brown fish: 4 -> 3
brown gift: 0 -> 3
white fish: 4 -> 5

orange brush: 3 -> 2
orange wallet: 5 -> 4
------
> [Task to carry out]: Each line above must be reproduced exactly.

> [Response]:
brown fish: 4 -> 3
brown gift: 0 -> 3
white fish: 4 -> 5

orange brush: 3 -> 2
orange wallet: 5 -> 4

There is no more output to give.